The problem: Look through the records that follow. Copy every line containing the word "having".

+---+

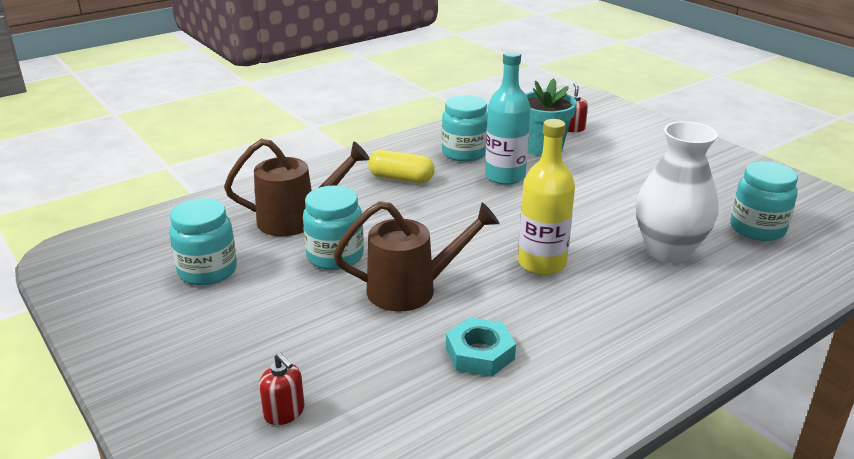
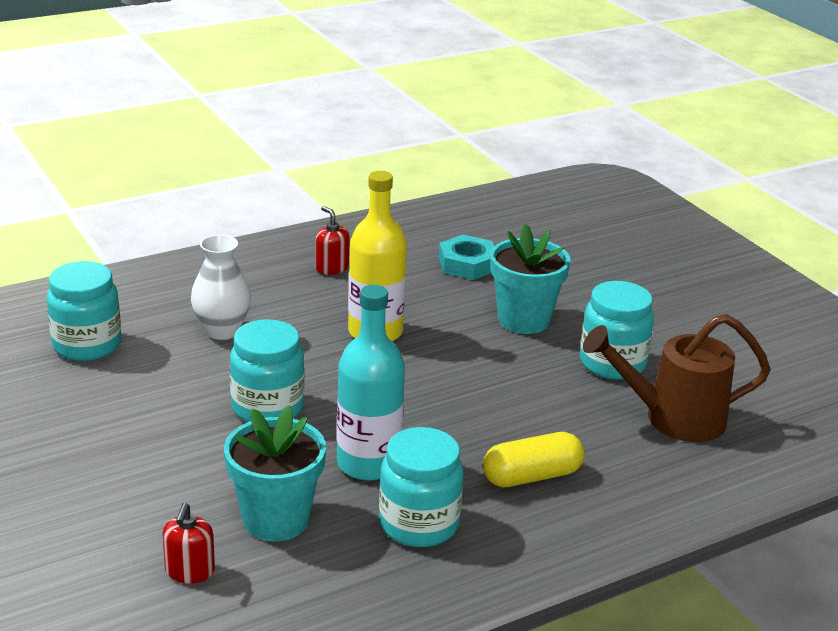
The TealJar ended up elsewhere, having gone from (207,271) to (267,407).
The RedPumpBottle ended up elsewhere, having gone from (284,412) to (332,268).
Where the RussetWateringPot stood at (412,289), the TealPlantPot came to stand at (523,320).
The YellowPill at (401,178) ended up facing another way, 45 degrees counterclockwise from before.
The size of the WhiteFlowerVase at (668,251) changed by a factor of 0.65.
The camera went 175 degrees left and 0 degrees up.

+---+

Answer for this exercise:
The TealJar ended up elsewhere, having gone from (207,271) to (267,407).
The RedPumpBottle ended up elsewhere, having gone from (284,412) to (332,268).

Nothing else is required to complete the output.